── Material provided

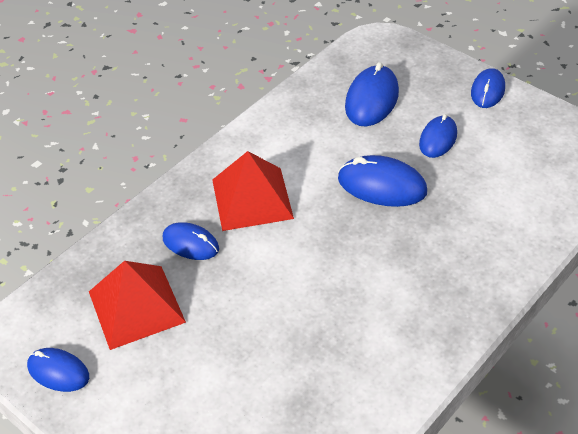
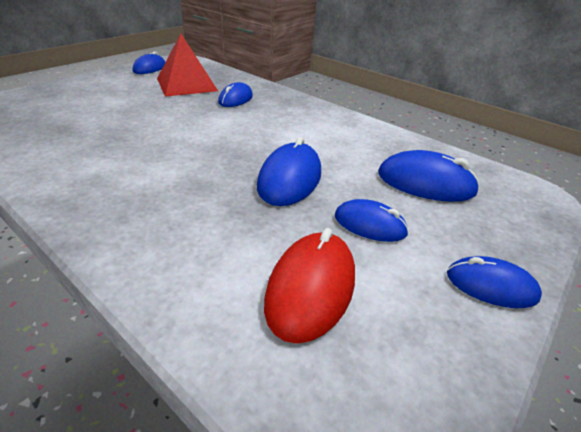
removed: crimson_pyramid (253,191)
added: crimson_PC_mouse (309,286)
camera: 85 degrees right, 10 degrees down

────

Retype, exactly and only, the lines running from the one with "added: crimson_PC_mouse (309,286)" through the final line of the listing above.

added: crimson_PC_mouse (309,286)
camera: 85 degrees right, 10 degrees down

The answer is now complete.